**Given records:**
****************************************
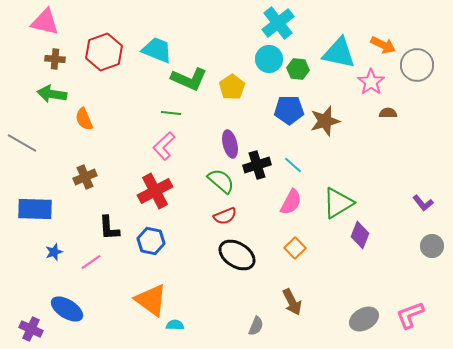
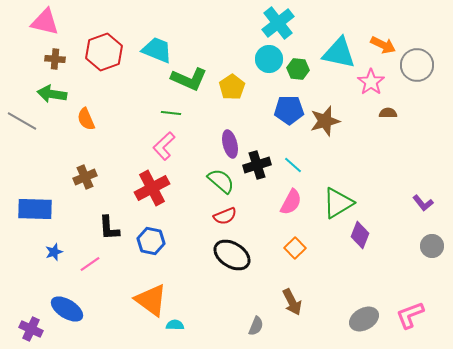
orange semicircle at (84, 119): moved 2 px right
gray line at (22, 143): moved 22 px up
red cross at (155, 191): moved 3 px left, 3 px up
black ellipse at (237, 255): moved 5 px left
pink line at (91, 262): moved 1 px left, 2 px down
****************************************
**Exercise requirements:** Rewrite the lines of the records above as a numbered list, leaving out blank lines and the pictures.

**The solution:**
1. orange semicircle at (84, 119): moved 2 px right
2. gray line at (22, 143): moved 22 px up
3. red cross at (155, 191): moved 3 px left, 3 px up
4. black ellipse at (237, 255): moved 5 px left
5. pink line at (91, 262): moved 1 px left, 2 px down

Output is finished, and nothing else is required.